Check which lines in the records hold "none" and report how many there are, with no other text.
Top of Data under study
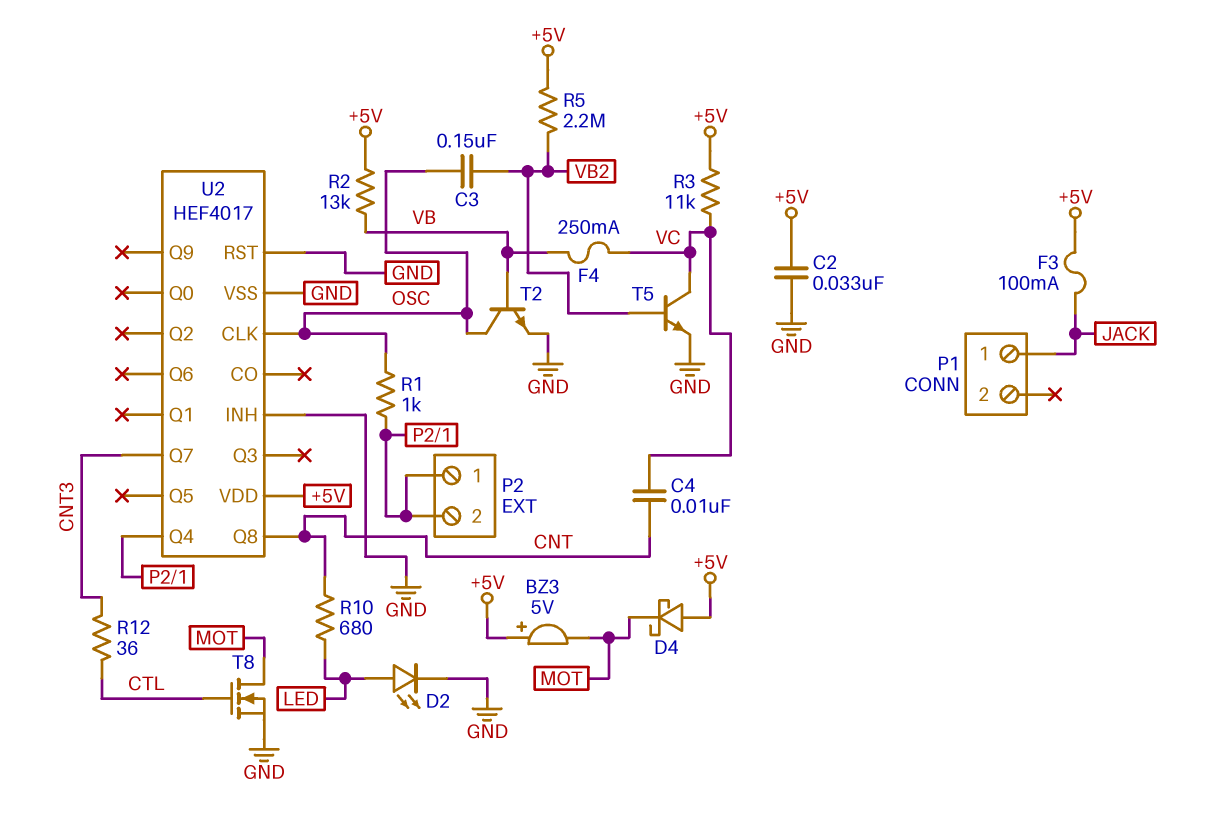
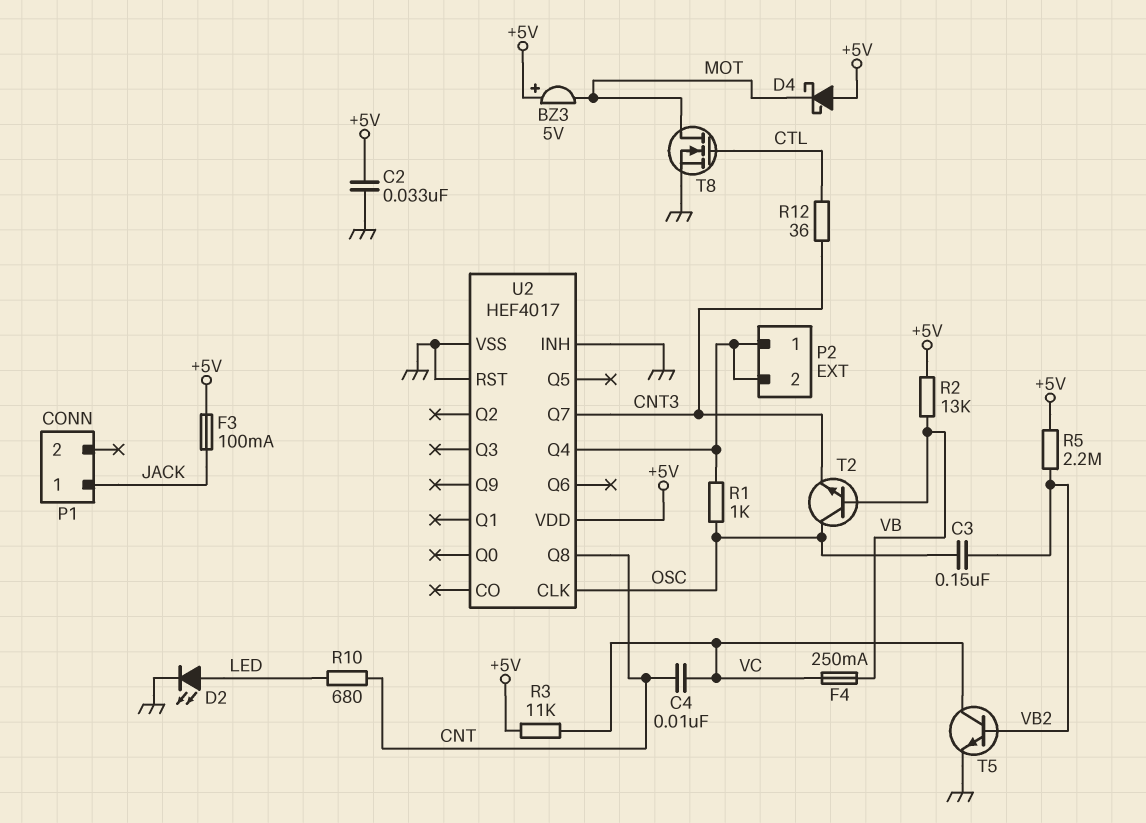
T2: NPN (B VB, C OSC, E GND) -> NPN (B VB, C OSC, E CNT3)

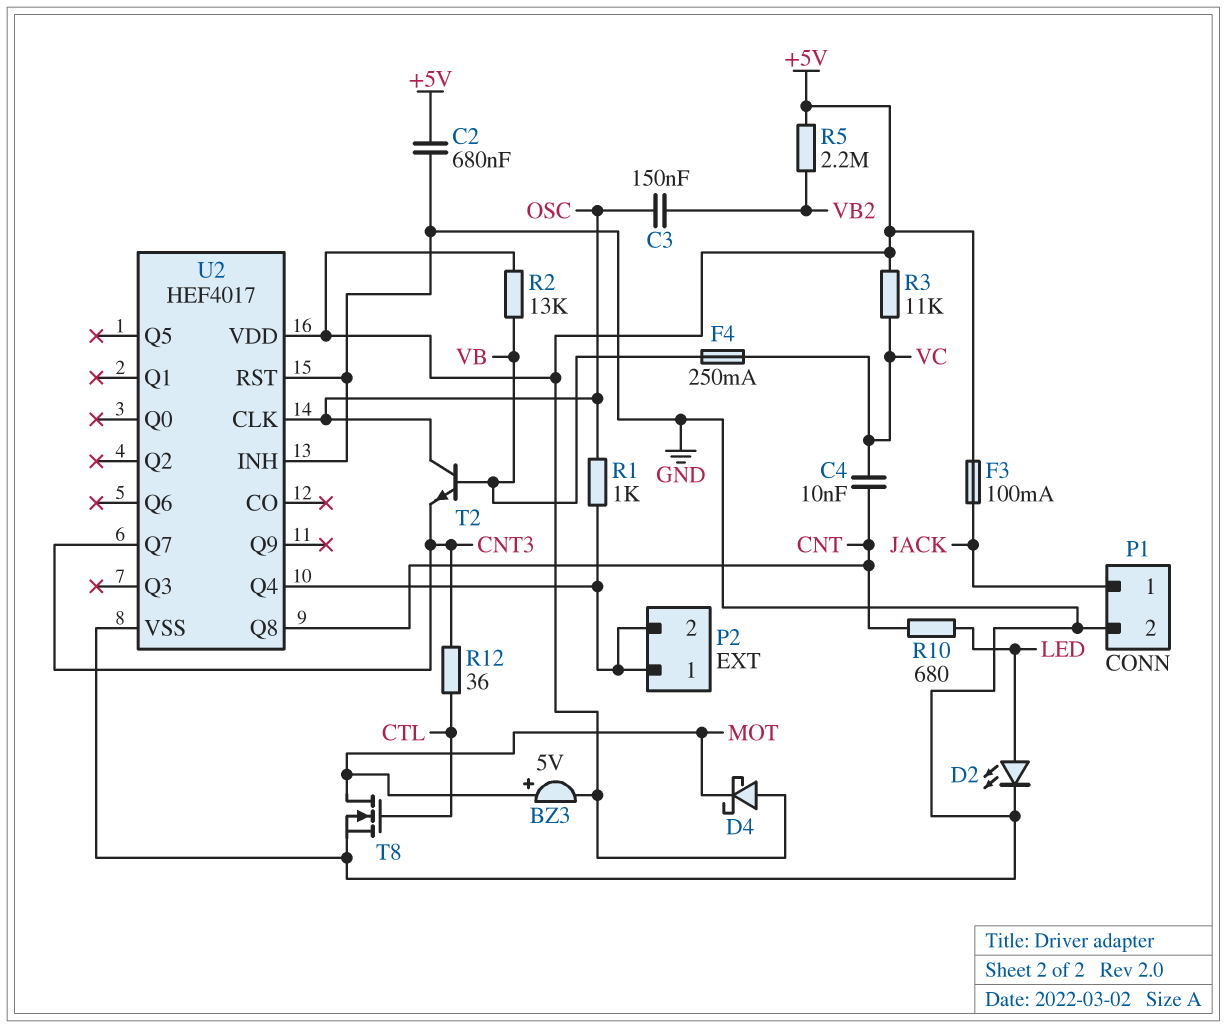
BZ3: buzzer 5V (plus +5V, minus MOT) -> buzzer 5V (plus MOT, minus +5V)
C2: 33nF (+5V, GND) -> 680nF (+5V, GND)
P1 pin 2: none -> GND
T5: NPN (B VB2, C VC, E GND) -> none

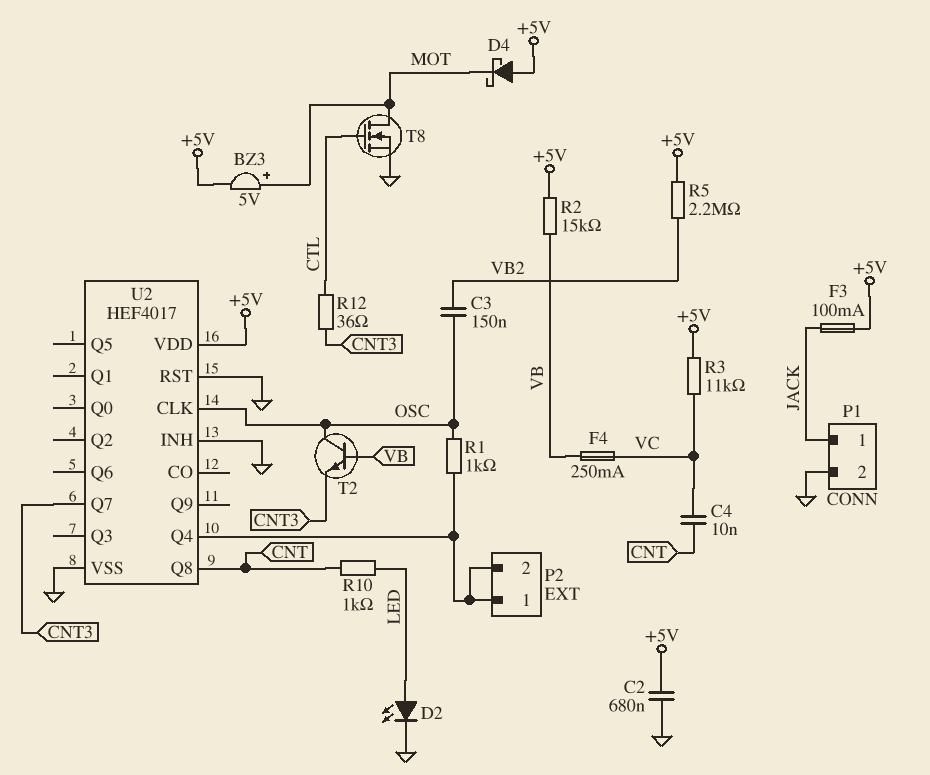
R2: 13k (+5V, VB) -> 15k (+5V, VB)
R10: 680 (CNT, LED) -> 1k (CNT, LED)

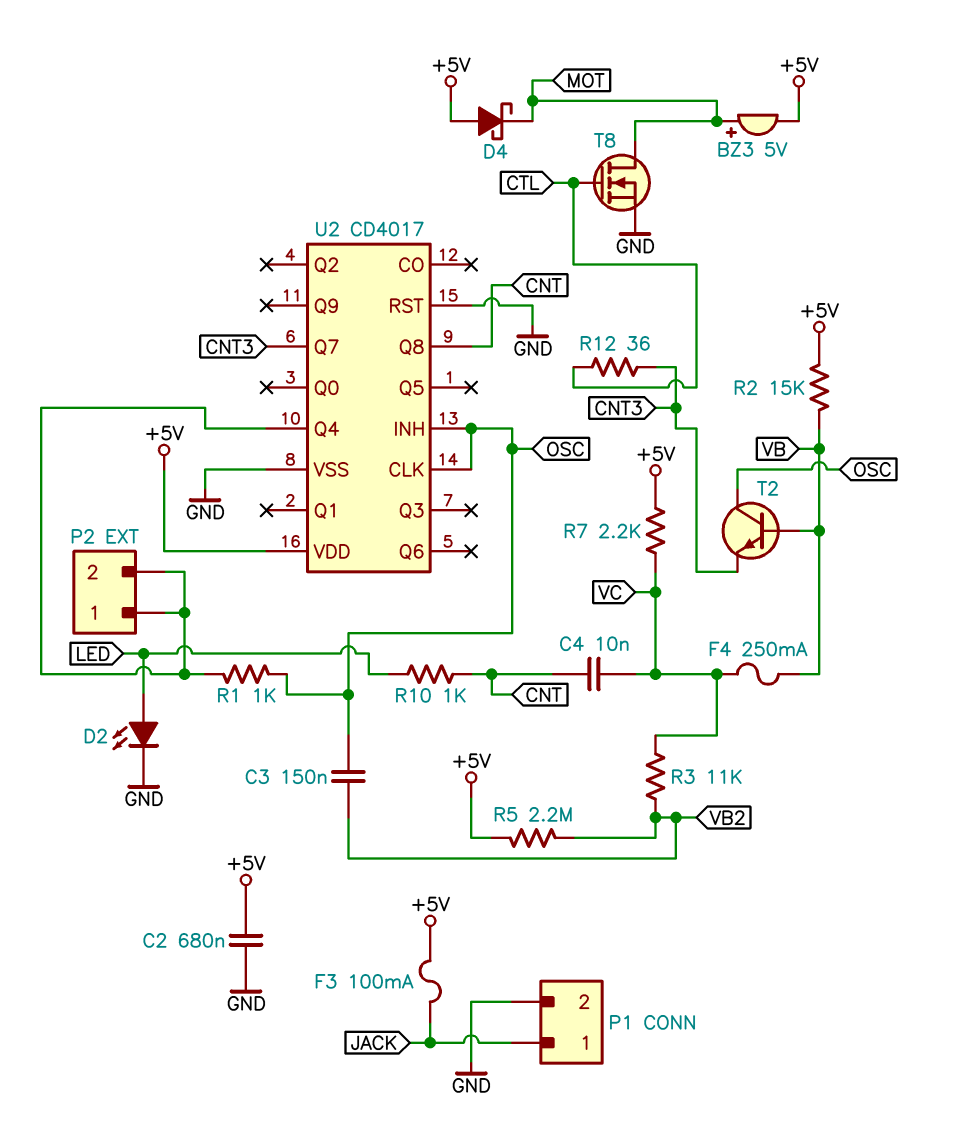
R3: 11k (+5V, VC) -> 11k (VB2, VC)
R7: none -> 2.2k (+5V, VC)
U2: HEF4017 -> CD4017
U2 pin INH: GND -> OSC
Bottom of Data under study
▶ [Solved exercise] 3